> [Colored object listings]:
• • • • • • •

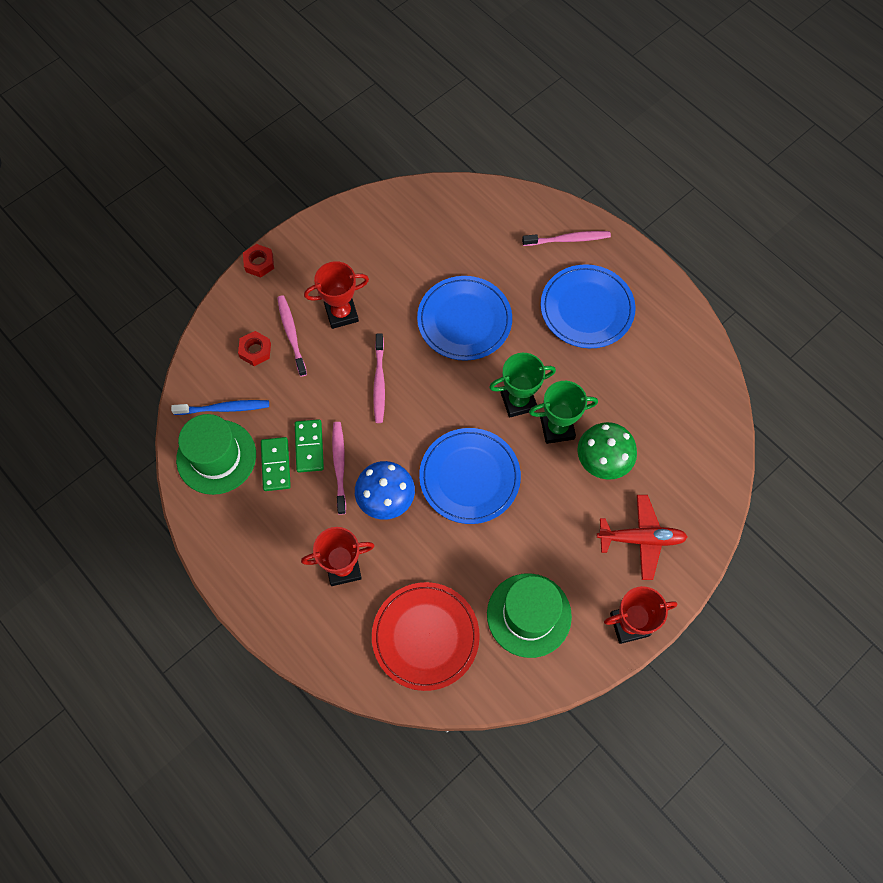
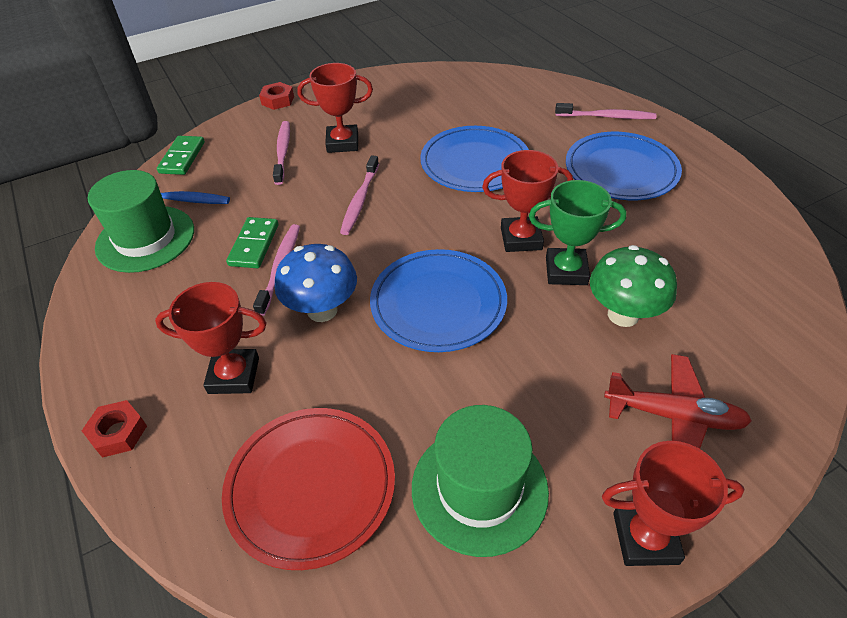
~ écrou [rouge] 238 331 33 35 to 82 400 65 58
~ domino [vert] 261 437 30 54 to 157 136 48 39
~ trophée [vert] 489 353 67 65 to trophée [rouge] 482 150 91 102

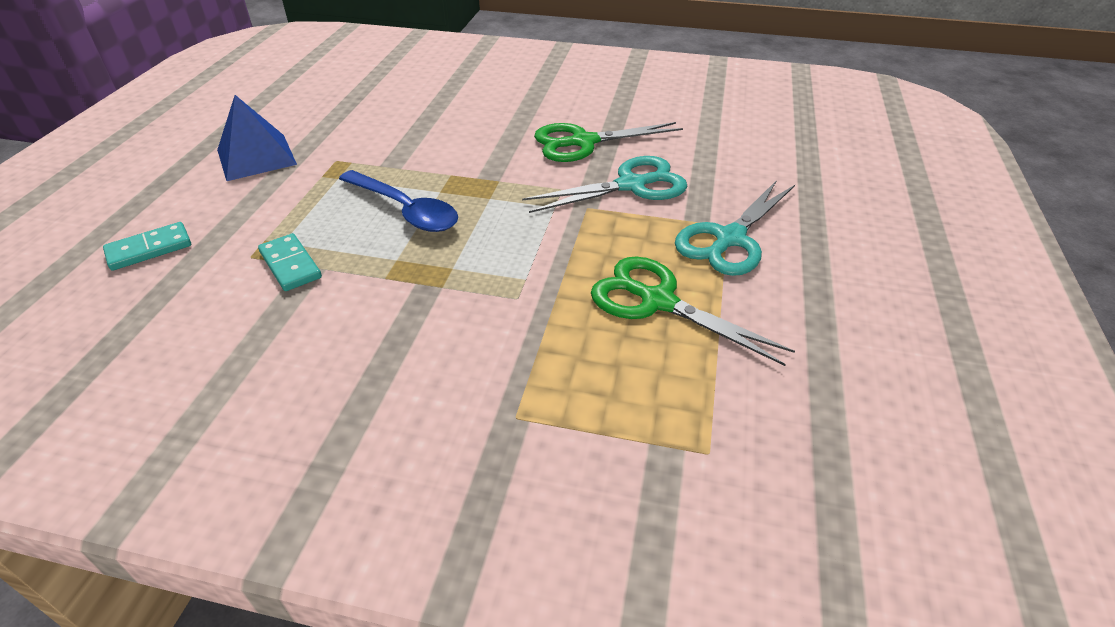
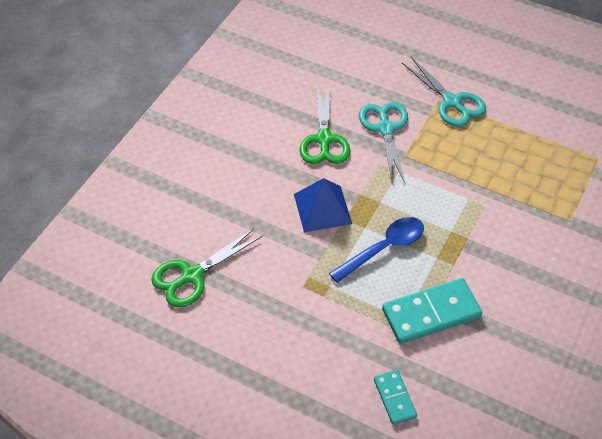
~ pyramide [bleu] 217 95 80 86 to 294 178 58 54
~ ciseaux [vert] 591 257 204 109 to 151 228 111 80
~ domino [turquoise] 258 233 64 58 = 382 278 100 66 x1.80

• • • • • • •

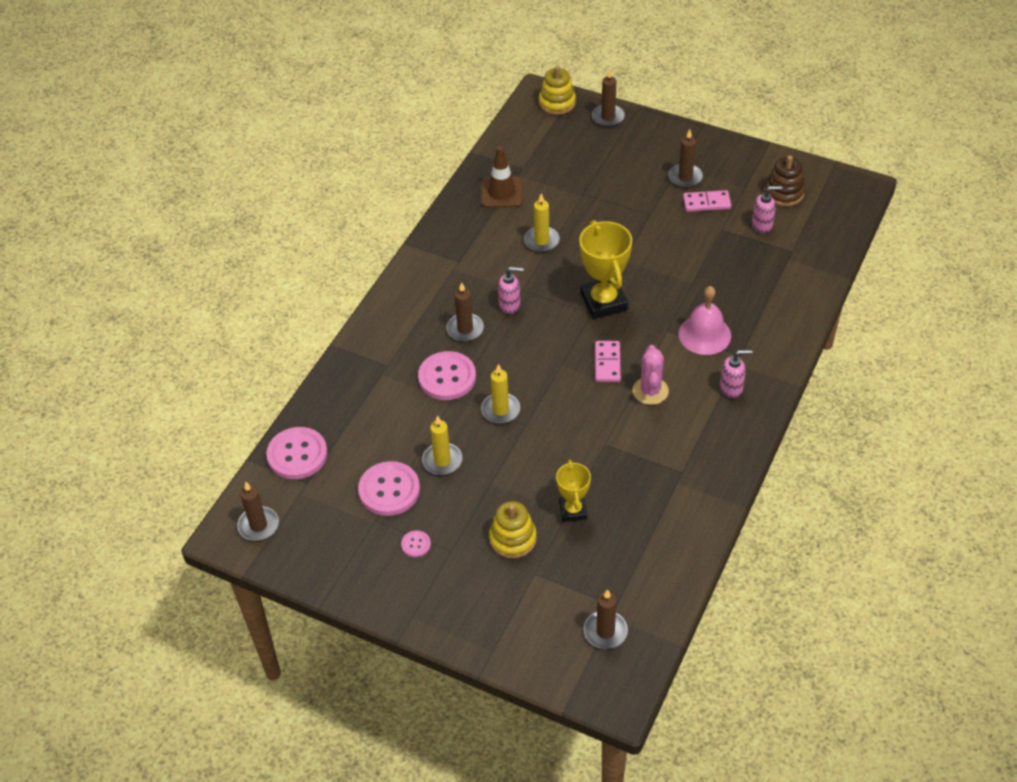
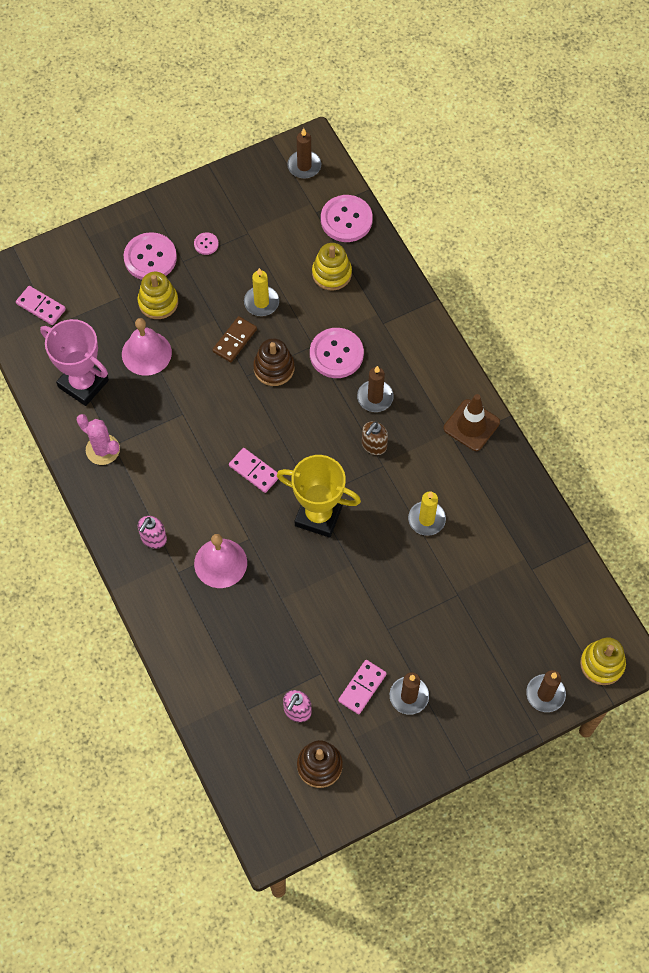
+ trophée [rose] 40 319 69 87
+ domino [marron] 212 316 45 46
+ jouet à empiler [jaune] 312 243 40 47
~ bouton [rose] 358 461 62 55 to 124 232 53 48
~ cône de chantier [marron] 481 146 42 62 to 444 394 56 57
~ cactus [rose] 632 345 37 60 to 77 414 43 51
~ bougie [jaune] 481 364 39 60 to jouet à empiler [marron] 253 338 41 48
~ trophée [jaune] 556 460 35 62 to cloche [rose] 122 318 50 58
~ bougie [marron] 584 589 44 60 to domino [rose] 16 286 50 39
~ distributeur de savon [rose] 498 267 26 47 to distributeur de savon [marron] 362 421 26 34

• • • • • • •

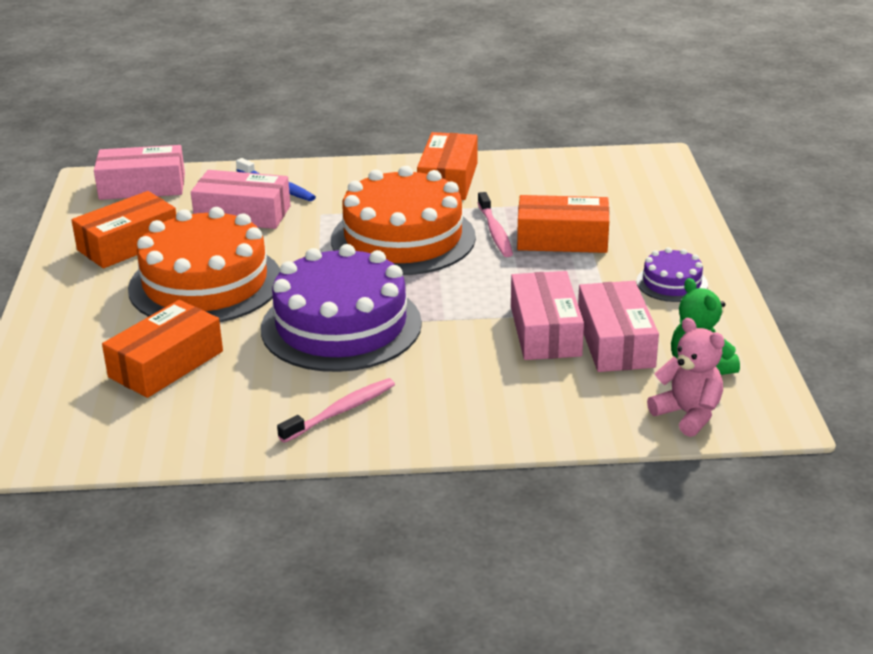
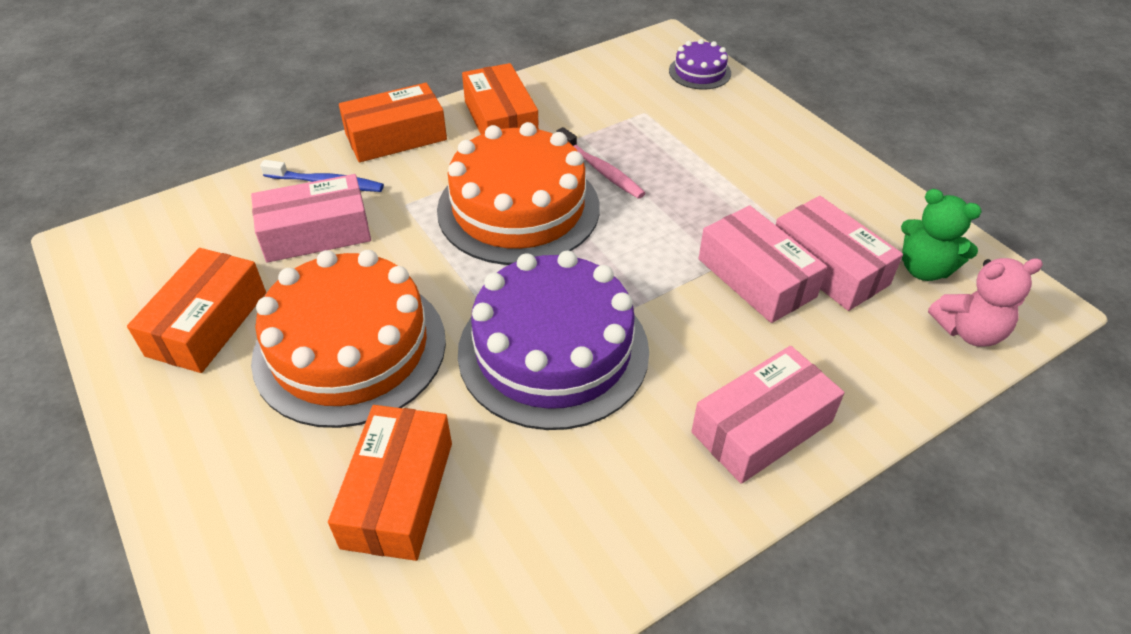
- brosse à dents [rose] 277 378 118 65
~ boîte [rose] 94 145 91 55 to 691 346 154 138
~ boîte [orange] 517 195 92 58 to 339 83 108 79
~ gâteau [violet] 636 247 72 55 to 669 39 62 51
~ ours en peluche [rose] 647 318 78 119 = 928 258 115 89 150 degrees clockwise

• • • • • • •

> [Problem description]: All that belongs in the answer is the run of lines above from the line containing "669 39 62 51" through the line containing "150 degrees clockwise", exactly as written.

> [Output of the task]:
~ gâteau [violet] 636 247 72 55 to 669 39 62 51
~ ours en peluche [rose] 647 318 78 119 = 928 258 115 89 150 degrees clockwise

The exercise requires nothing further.